REQUIRED ACTION -> Please give back the listing below word for word, without the images.

EXERCISE DATA ->
Segment Open

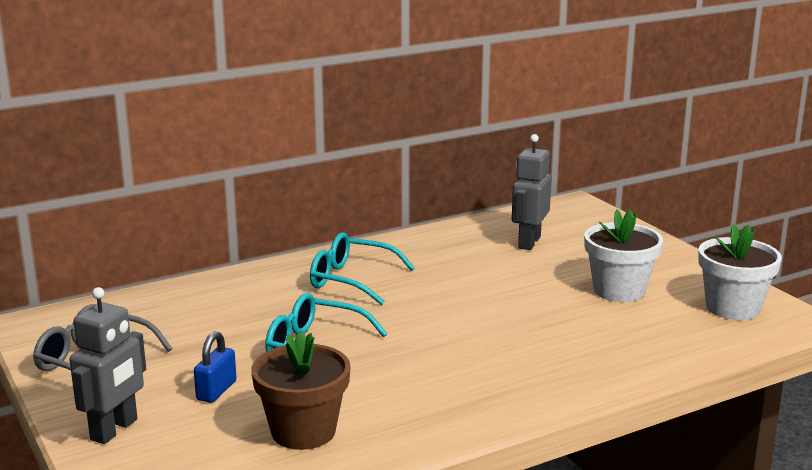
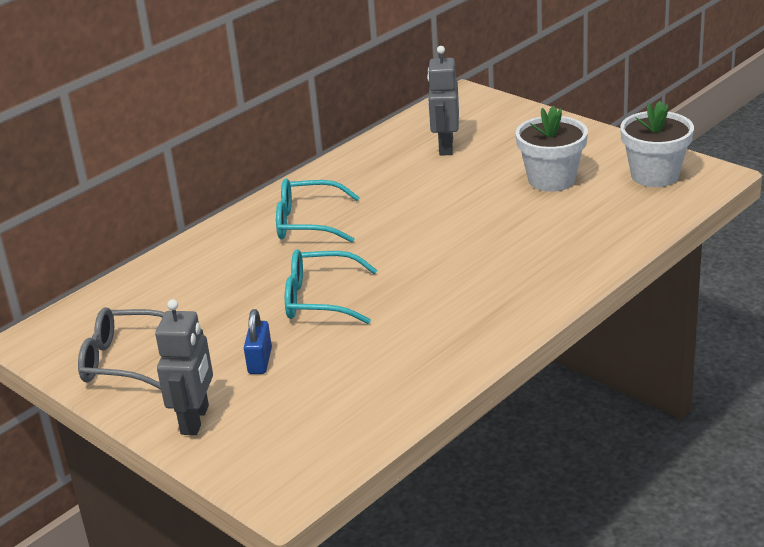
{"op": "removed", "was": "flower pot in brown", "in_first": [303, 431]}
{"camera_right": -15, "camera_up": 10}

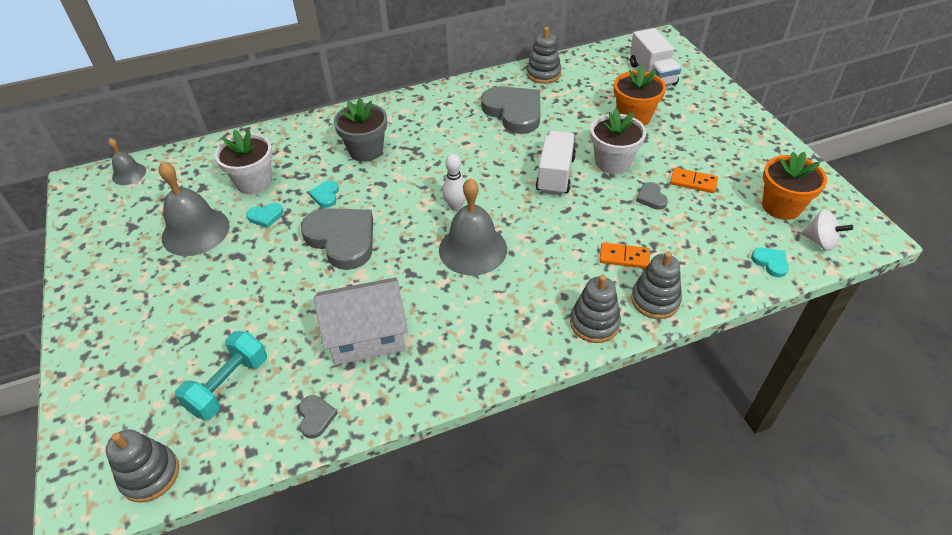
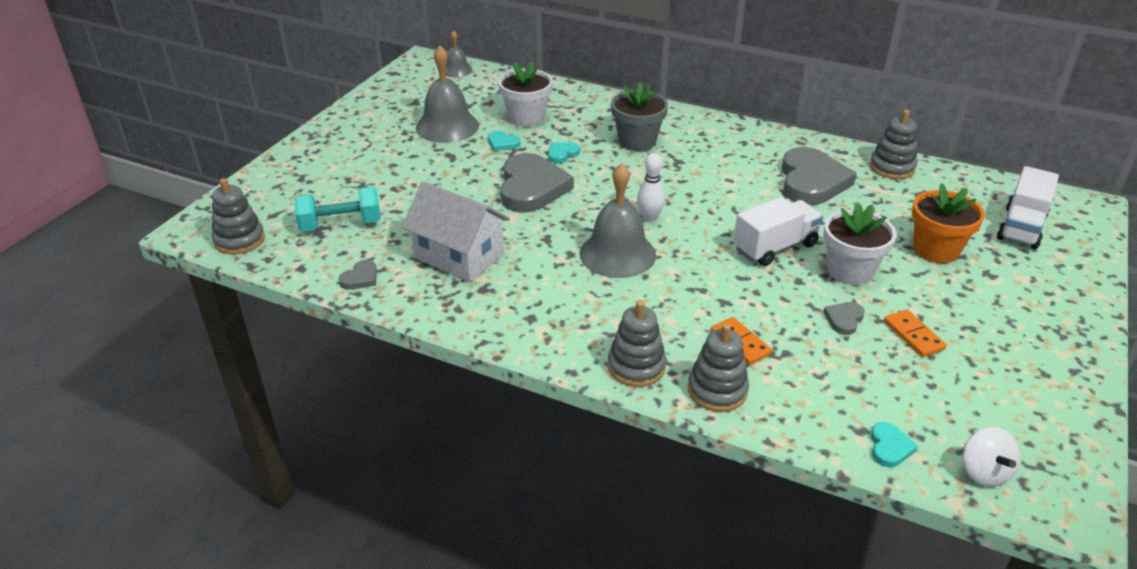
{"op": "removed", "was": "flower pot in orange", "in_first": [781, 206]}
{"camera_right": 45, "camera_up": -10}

Segment Closed

TASK SOLUTION ->
{"op": "removed", "was": "flower pot in brown", "in_first": [303, 431]}
{"camera_right": -15, "camera_up": 10}

{"op": "removed", "was": "flower pot in orange", "in_first": [781, 206]}
{"camera_right": 45, "camera_up": -10}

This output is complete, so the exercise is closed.